Problem details ::
Repeat the data below exactly, dropping any pictures it holds.

Information provided ::
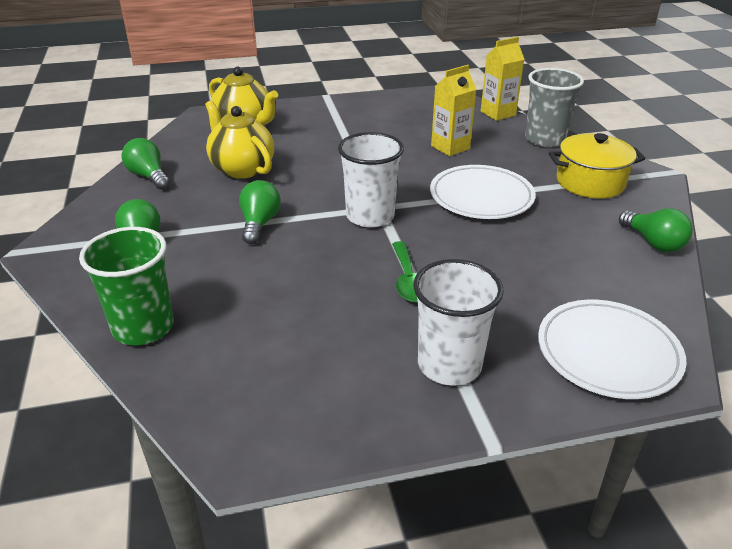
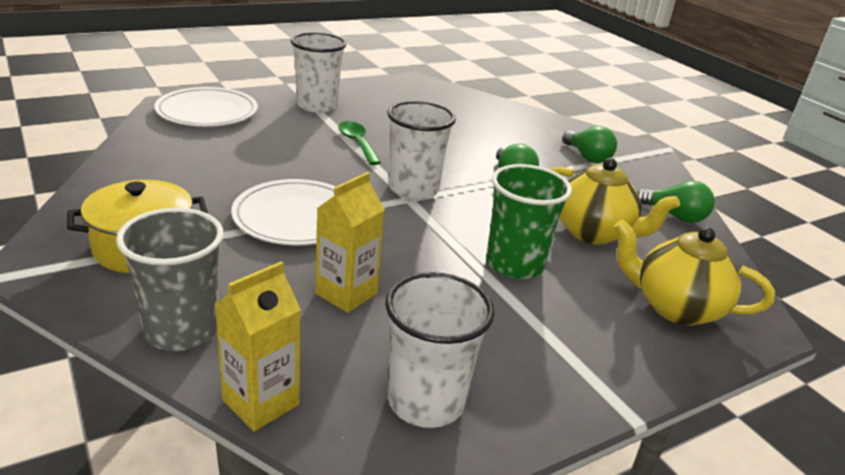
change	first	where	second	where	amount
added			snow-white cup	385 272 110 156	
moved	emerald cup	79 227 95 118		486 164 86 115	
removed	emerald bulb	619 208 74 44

Response to this task ::
change	first	where	second	where	amount
added			snow-white cup	385 272 110 156	
moved	emerald cup	79 227 95 118		486 164 86 115	
removed	emerald bulb	619 208 74 44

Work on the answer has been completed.